■ **Your objective**: All that is wanted is the exact lines from the one with "(124, 261) = (451, 110): yellow" through the last line of the entries, with both ends kept and every picture left out.

■ **Provided data**:
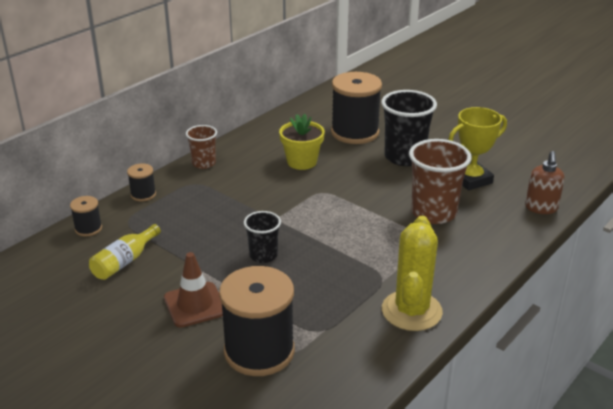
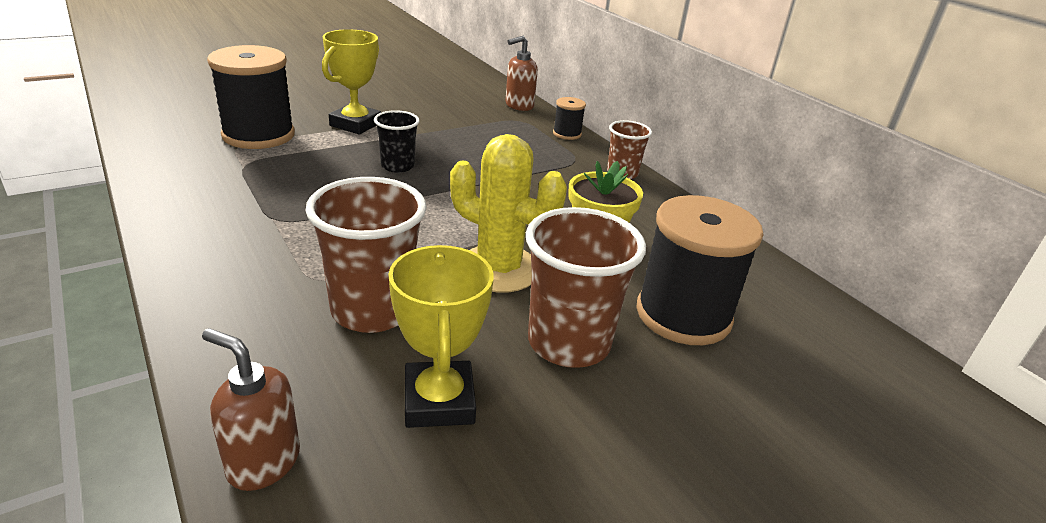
camera: 105 degrees right, 0 degrees up
(88, 228) = (519, 106): black spool -> brown soap dispenser
(124, 261) = (451, 110): yellow bottle -> none
(195, 305) = (355, 124): brown traffic cone -> yellow trophy
(404, 157) = (568, 343): black cup -> brown cup
(411, 311) = (199, 219): yellow cactus -> yellow cactus (499, 269)

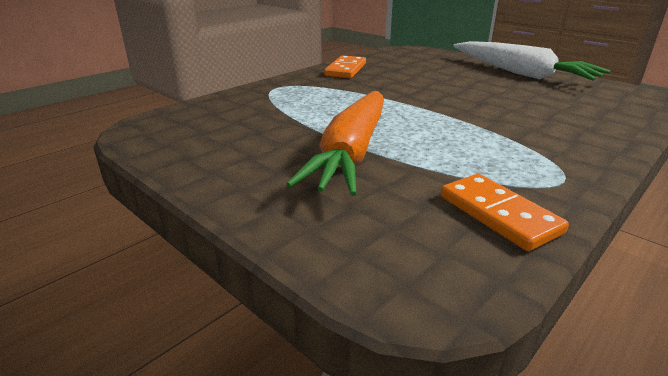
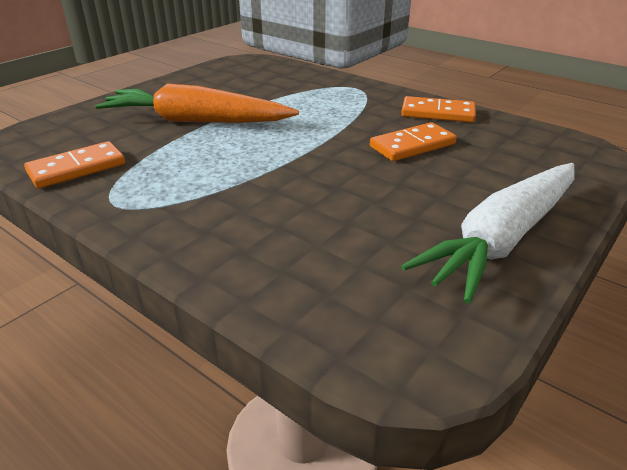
camera: 85 degrees right, 5 degrees up
(406, 80) = (412, 145): none -> orange domino

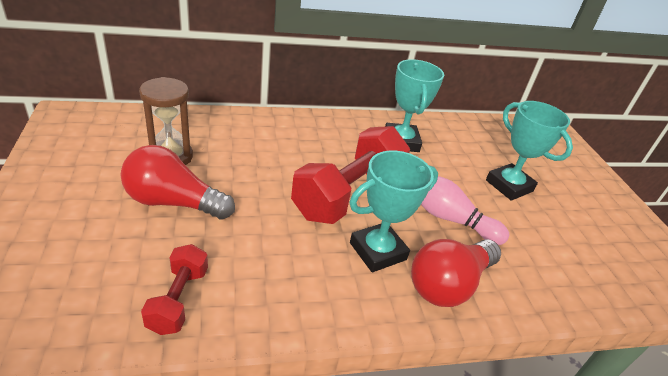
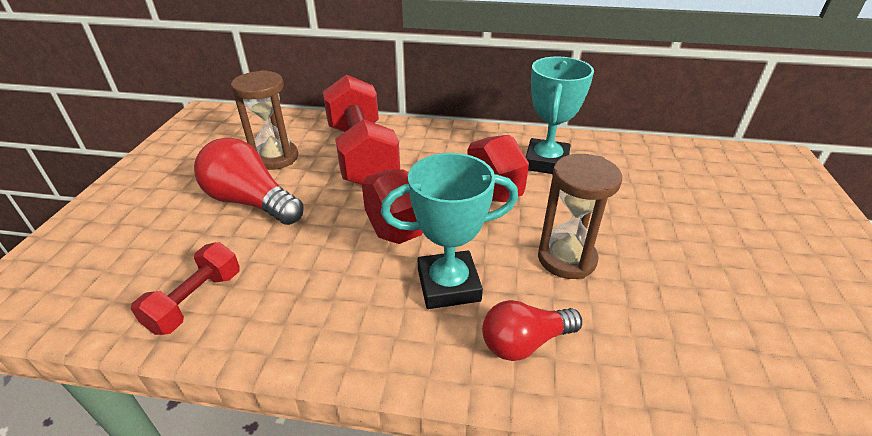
camera: 25 degrees right, 0 degrees up
(250, 147) = (362, 154): none -> red dumbbell
(448, 218) = (566, 258): pink bowling pin -> brown hourglass
(449, 284) = (525, 342): red light bulb -> red light bulb, size x0.65
(509, 186) = (678, 228): turquoise trophy -> none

■ **Result below**:
(124, 261) = (451, 110): yellow bottle -> none
(195, 305) = (355, 124): brown traffic cone -> yellow trophy
(404, 157) = (568, 343): black cup -> brown cup
(411, 311) = (199, 219): yellow cactus -> yellow cactus (499, 269)

camera: 85 degrees right, 5 degrees up
(406, 80) = (412, 145): none -> orange domino

camera: 25 degrees right, 0 degrees up
(250, 147) = (362, 154): none -> red dumbbell
(448, 218) = (566, 258): pink bowling pin -> brown hourglass
(449, 284) = (525, 342): red light bulb -> red light bulb, size x0.65
(509, 186) = (678, 228): turquoise trophy -> none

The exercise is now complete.